Exercise data>
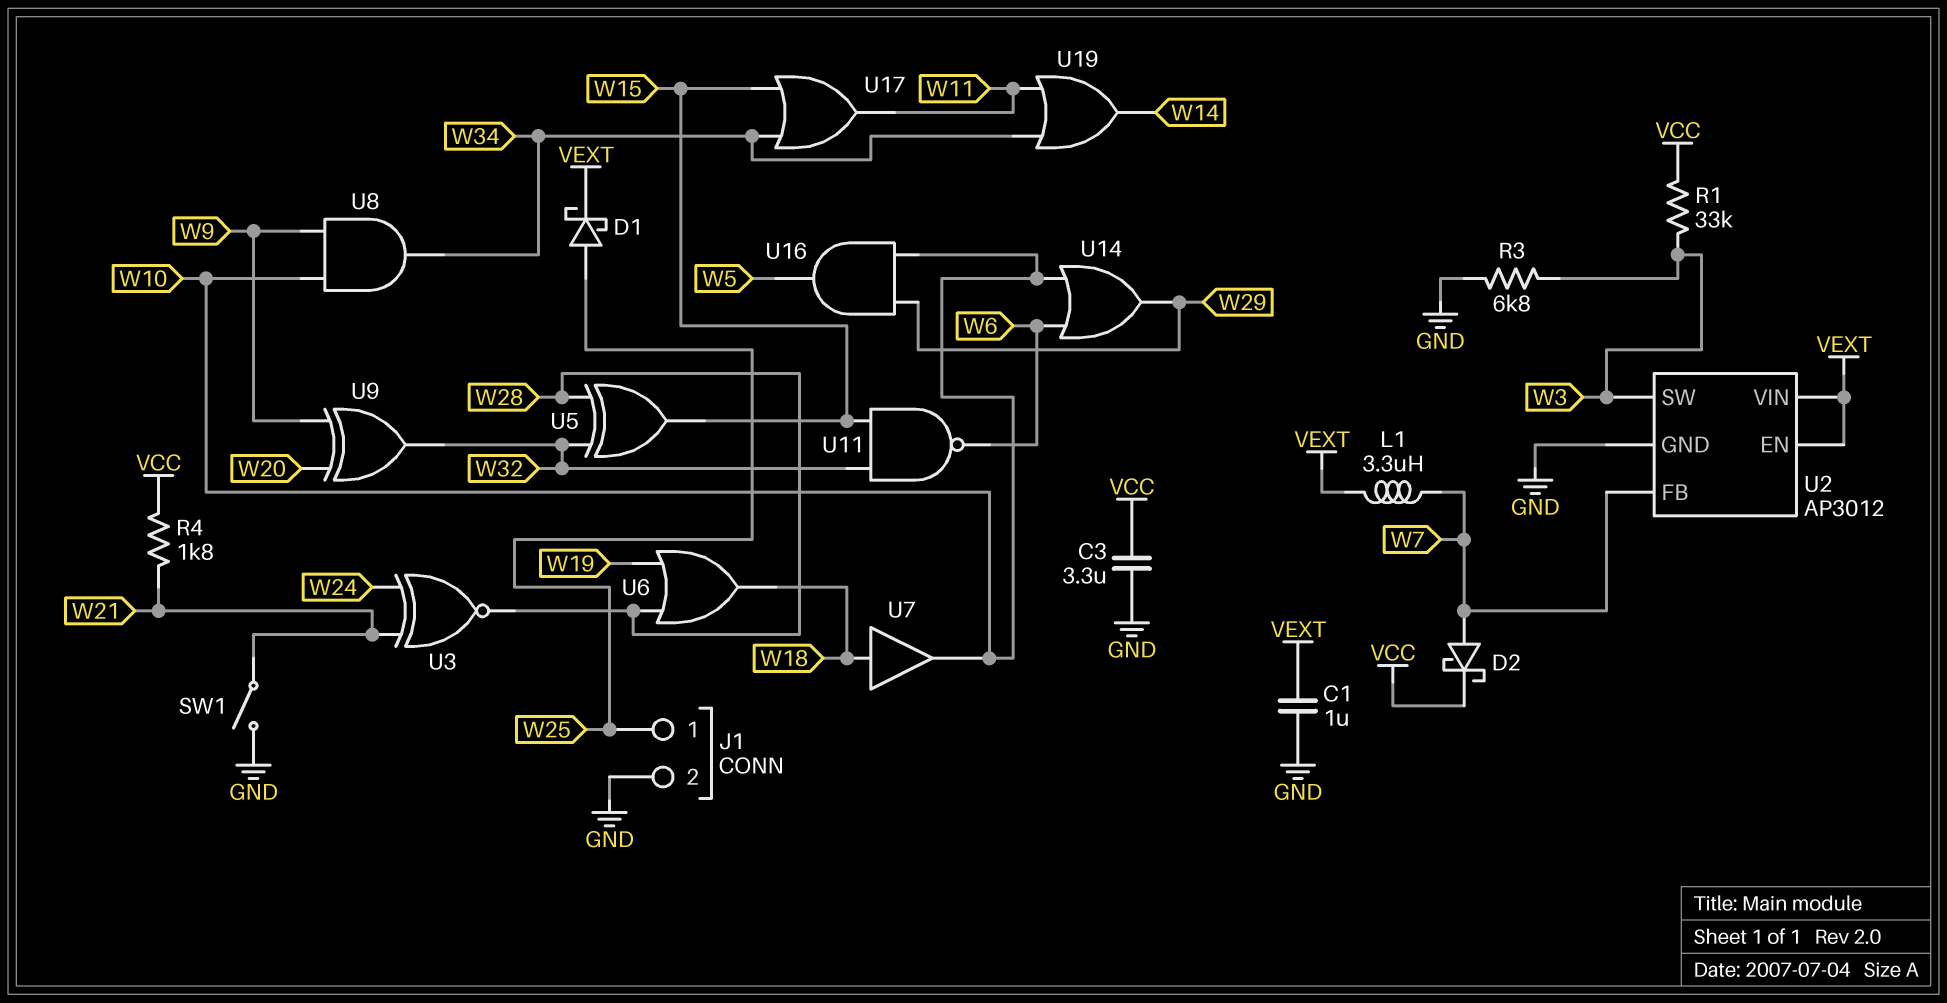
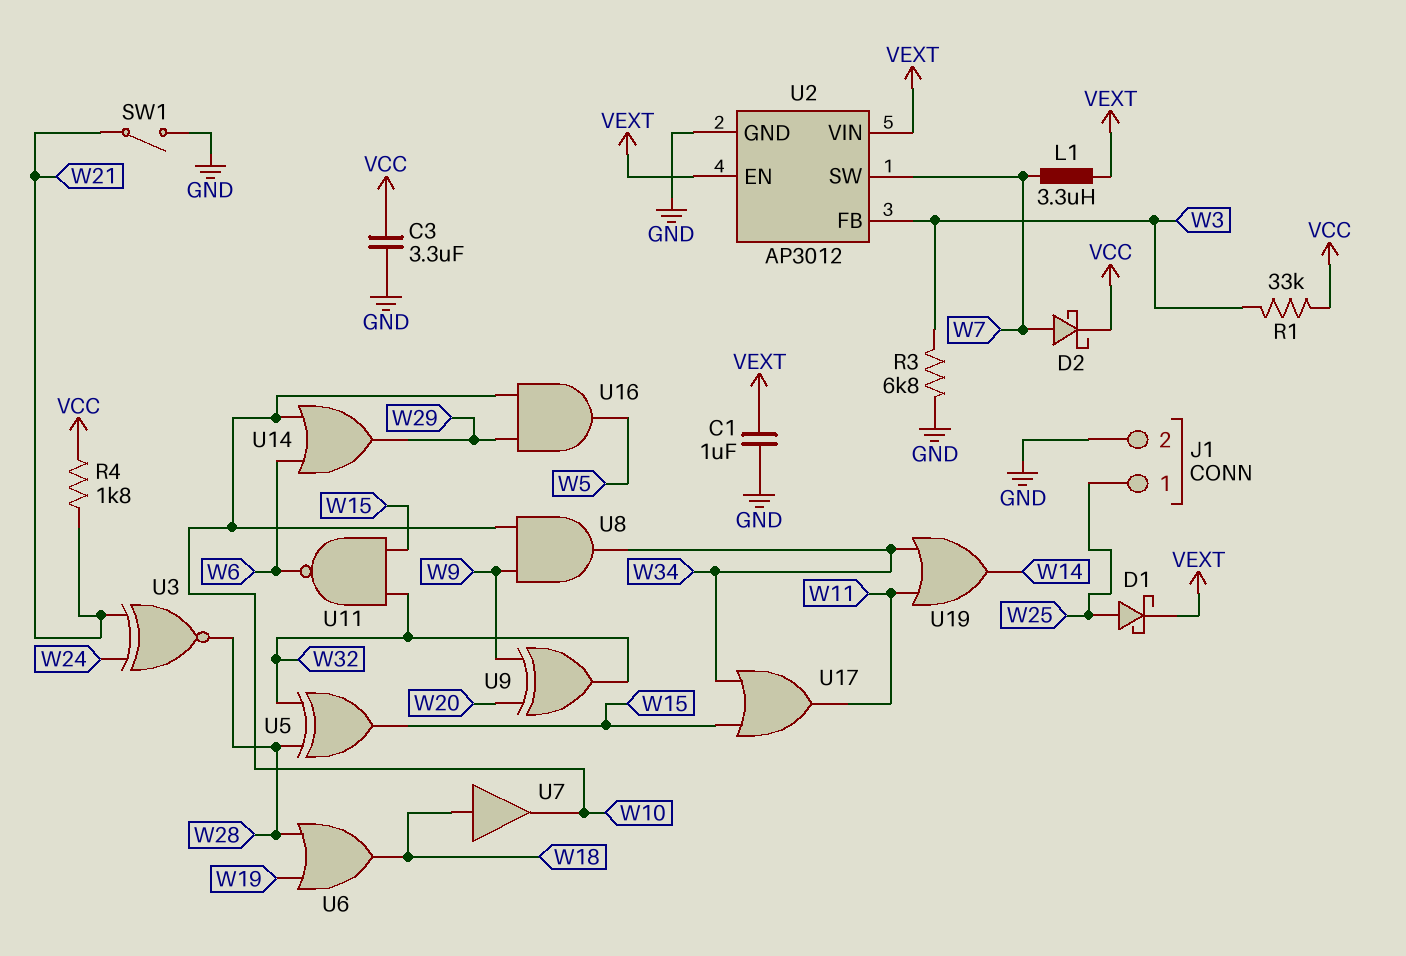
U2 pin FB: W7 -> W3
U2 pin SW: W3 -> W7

--

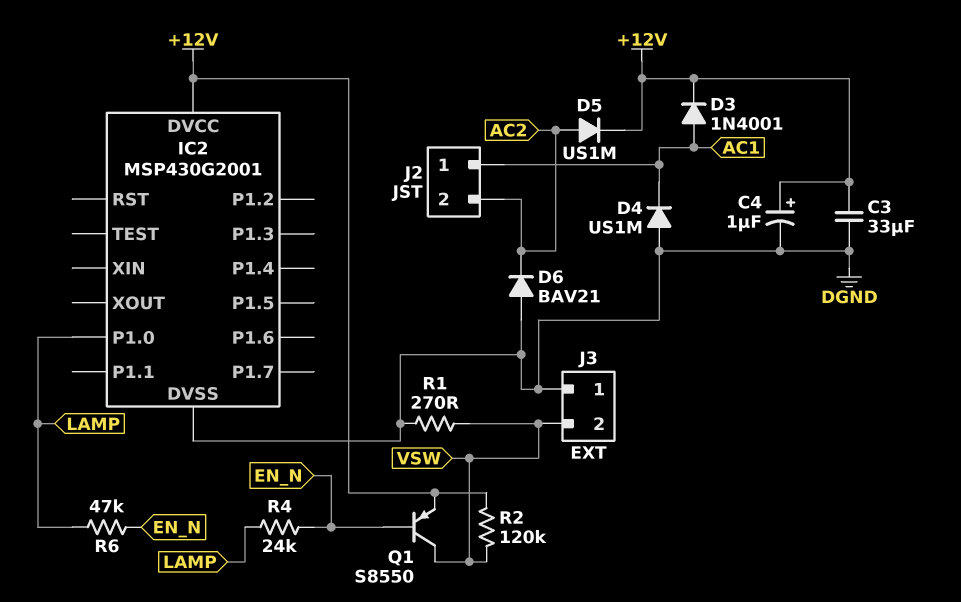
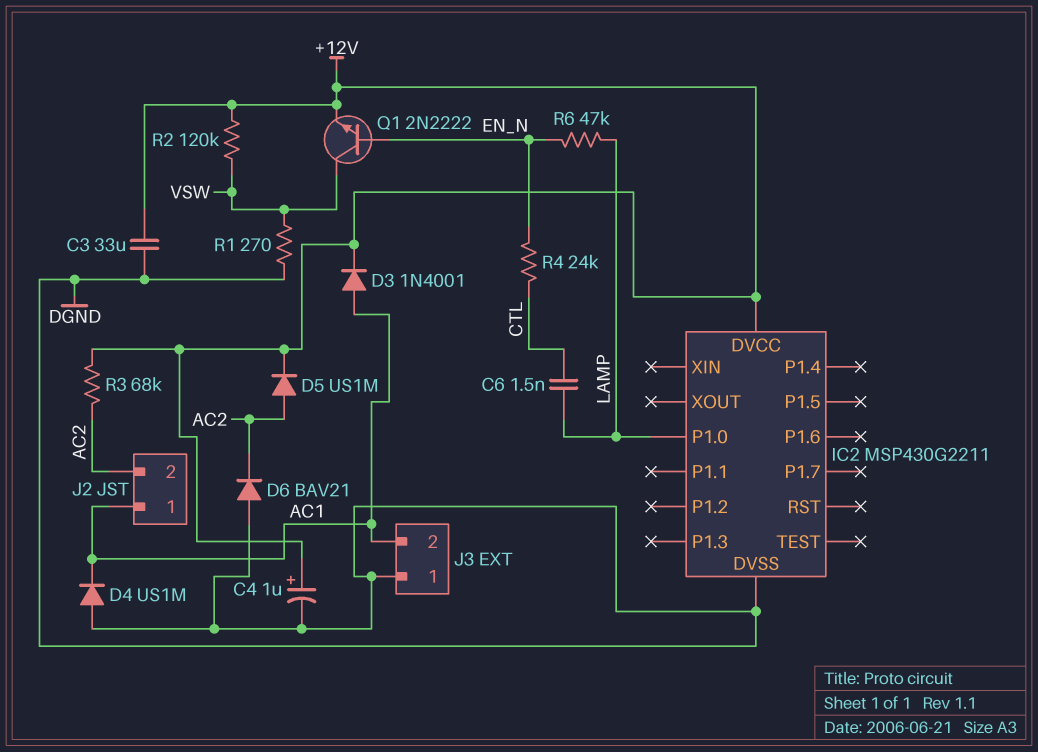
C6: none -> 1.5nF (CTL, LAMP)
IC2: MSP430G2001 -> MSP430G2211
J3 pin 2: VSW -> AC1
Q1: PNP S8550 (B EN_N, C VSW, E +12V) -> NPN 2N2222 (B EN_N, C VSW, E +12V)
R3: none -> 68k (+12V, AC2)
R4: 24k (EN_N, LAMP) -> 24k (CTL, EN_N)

--

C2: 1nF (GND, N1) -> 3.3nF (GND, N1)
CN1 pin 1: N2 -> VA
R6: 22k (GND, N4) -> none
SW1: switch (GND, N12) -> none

Prompt>
In the listing above, find the line holding "CN1 pin 1: N2 -> VA" and the line holding "SW1: switch (GND, N12) -> none", then output those two lines and every line between them exactly.

Exercise result>
CN1 pin 1: N2 -> VA
R6: 22k (GND, N4) -> none
SW1: switch (GND, N12) -> none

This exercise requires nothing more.